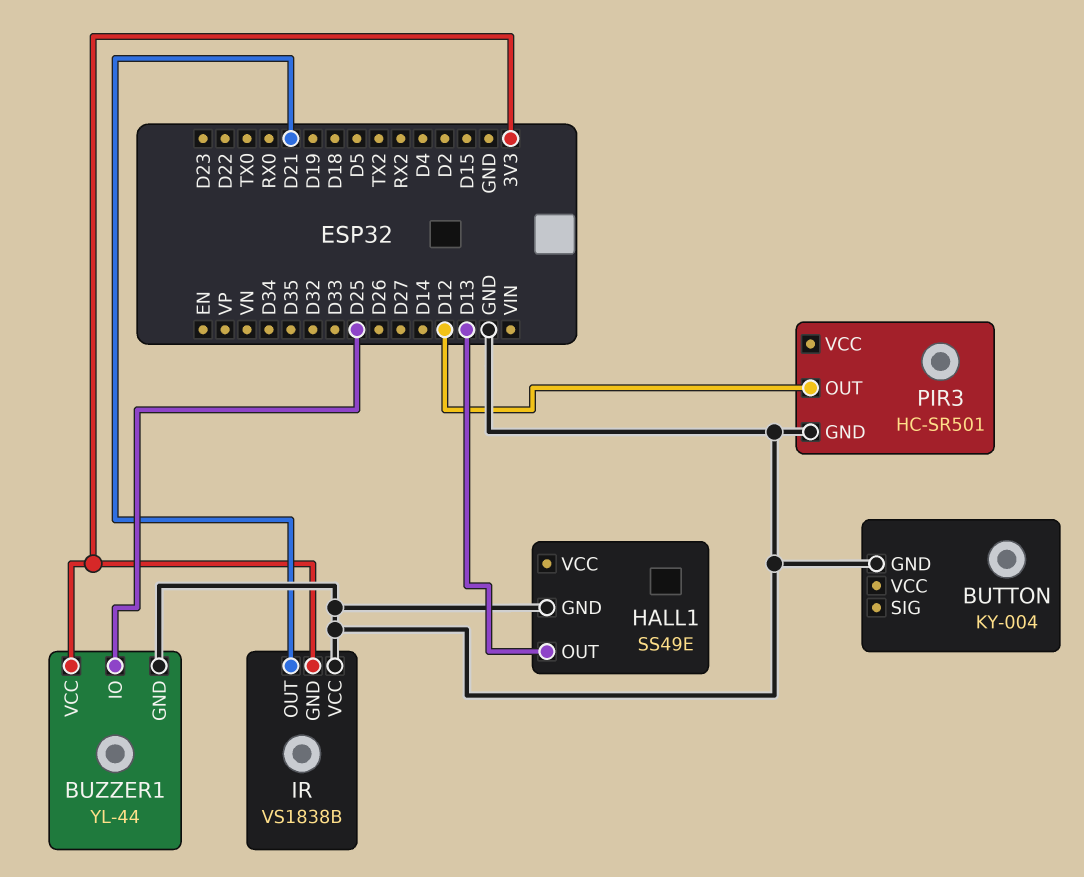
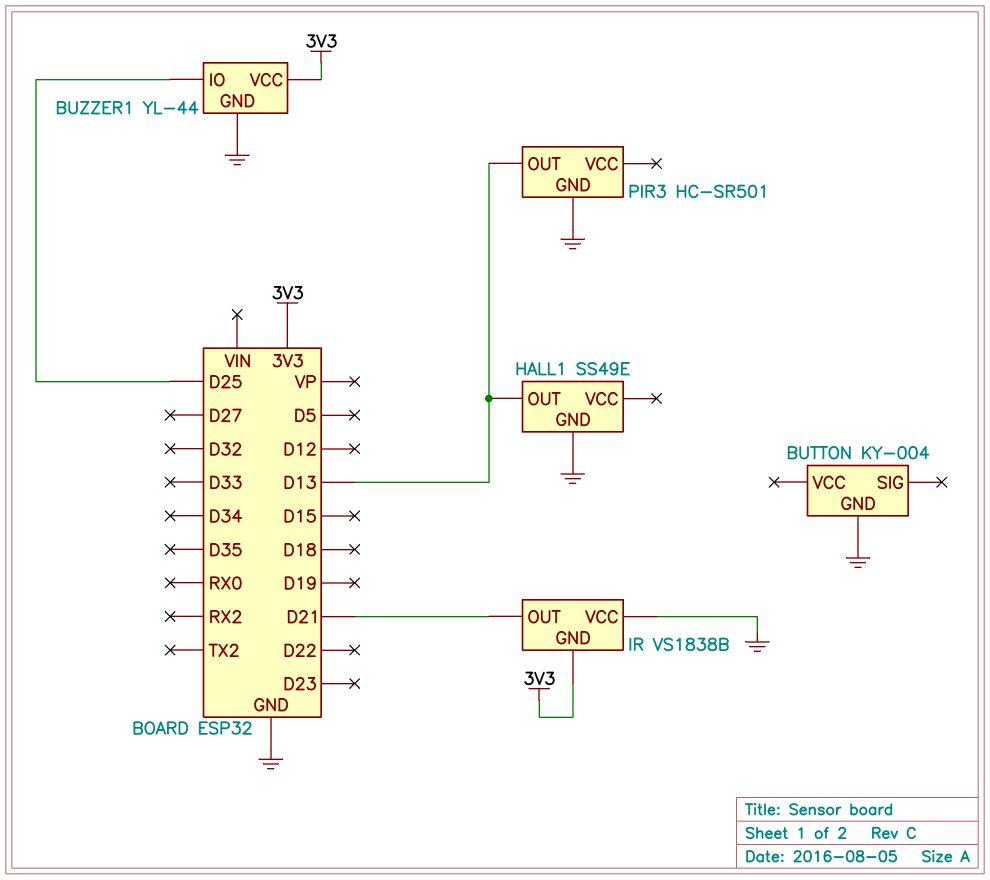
PIR3 pin OUT: D12 -> D13

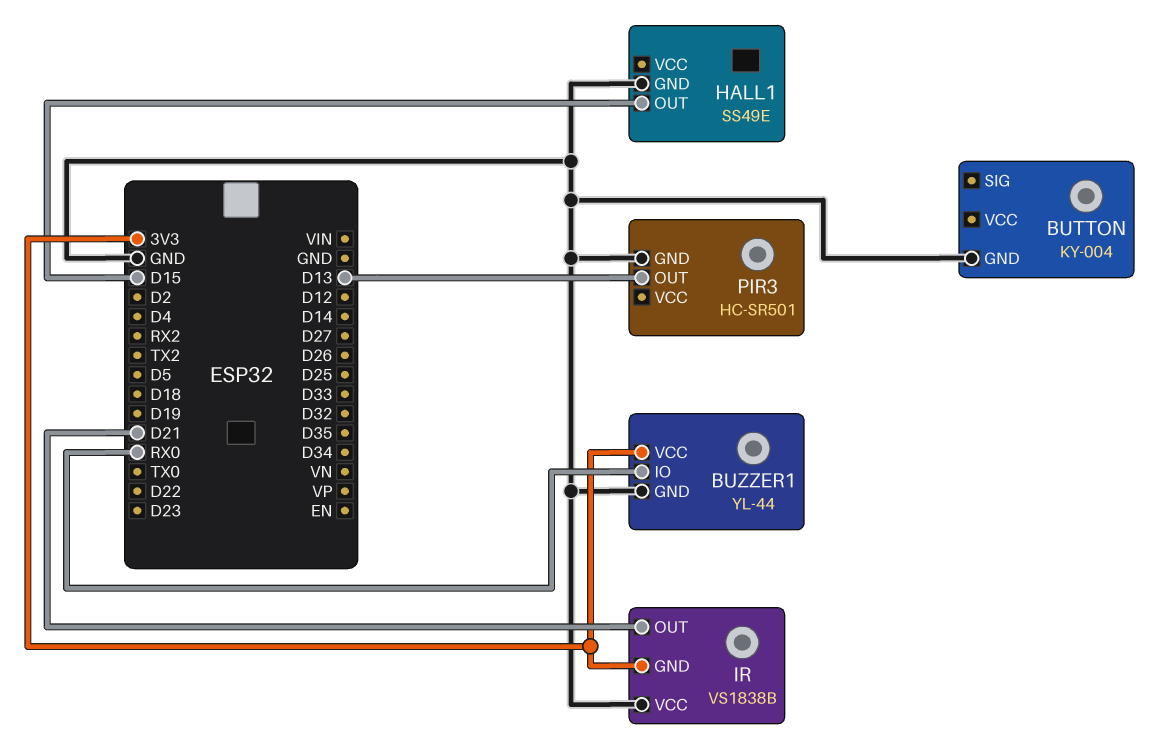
BUZZER1 pin IO: D25 -> RX0
HALL1 pin OUT: D13 -> D15

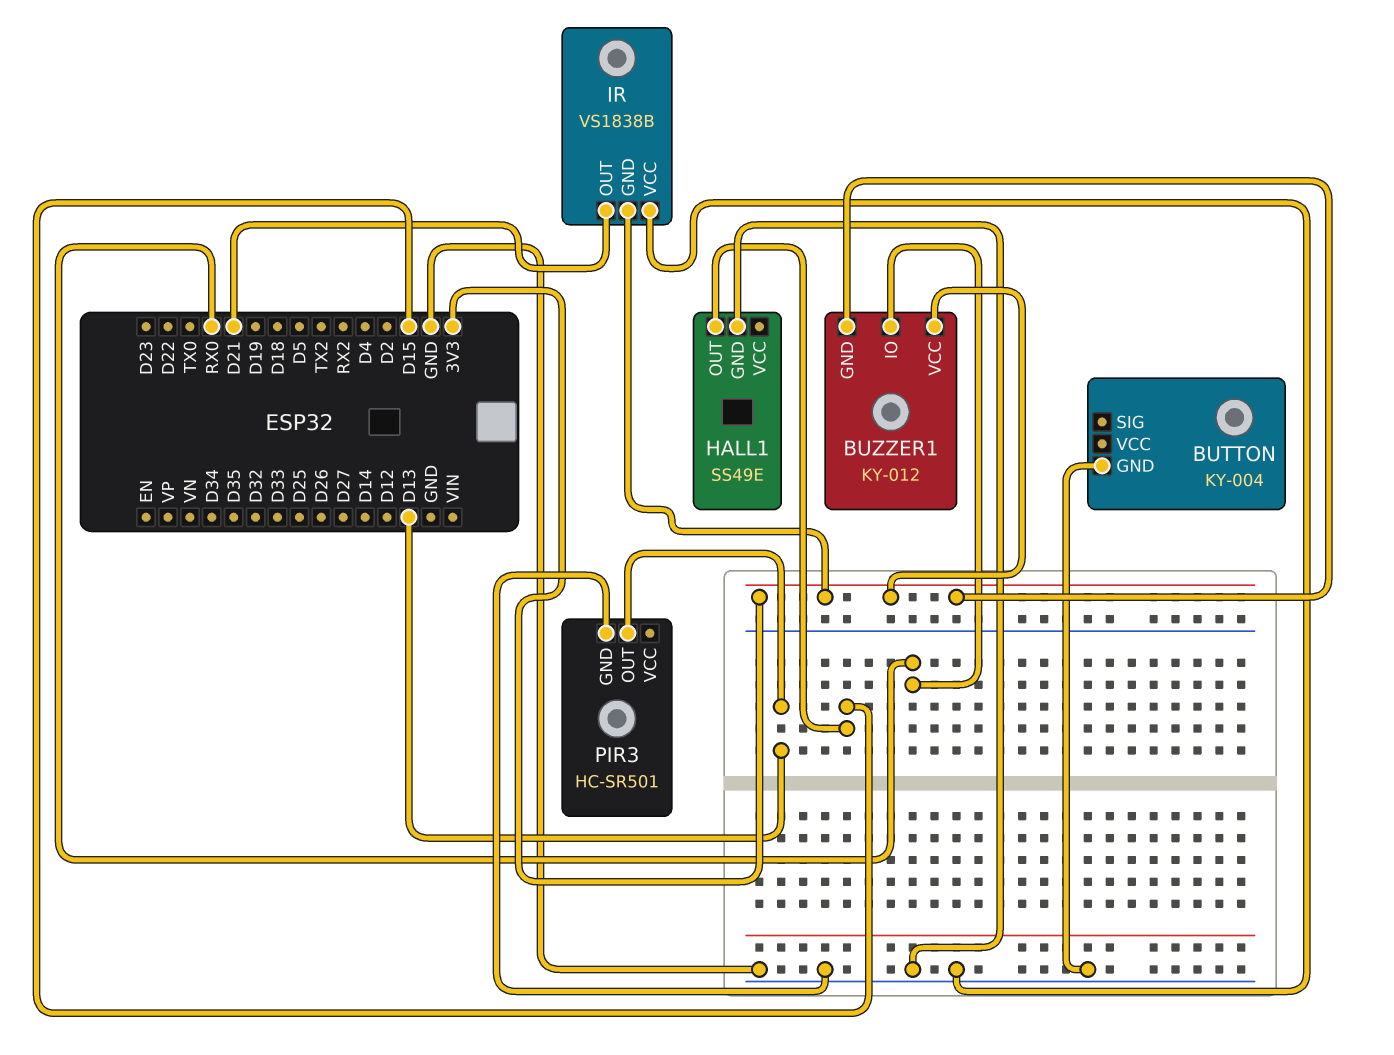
BUZZER1: YL-44 -> KY-012
BUZZER1 pin GND: GND -> 3V3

* * * * * * *

## Task statement
Pictures aside, restate all of the entries exactly.

## Response to the exercise
PIR3 pin OUT: D12 -> D13

BUZZER1 pin IO: D25 -> RX0
HALL1 pin OUT: D13 -> D15

BUZZER1: YL-44 -> KY-012
BUZZER1 pin GND: GND -> 3V3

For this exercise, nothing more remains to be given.